## WHAT YOU NEED TO DO
Taking the records line by line, how many lines contain the word "moved"? Answer with the number only.

## GIVEN DATA
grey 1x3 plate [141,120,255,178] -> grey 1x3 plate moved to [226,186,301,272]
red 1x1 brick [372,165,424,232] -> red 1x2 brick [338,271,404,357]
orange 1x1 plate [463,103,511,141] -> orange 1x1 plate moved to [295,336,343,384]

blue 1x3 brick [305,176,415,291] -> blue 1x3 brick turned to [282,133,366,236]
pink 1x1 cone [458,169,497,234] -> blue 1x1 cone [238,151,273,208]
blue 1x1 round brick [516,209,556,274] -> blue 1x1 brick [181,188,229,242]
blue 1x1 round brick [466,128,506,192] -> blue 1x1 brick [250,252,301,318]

## EXERCISE RESPONSE
2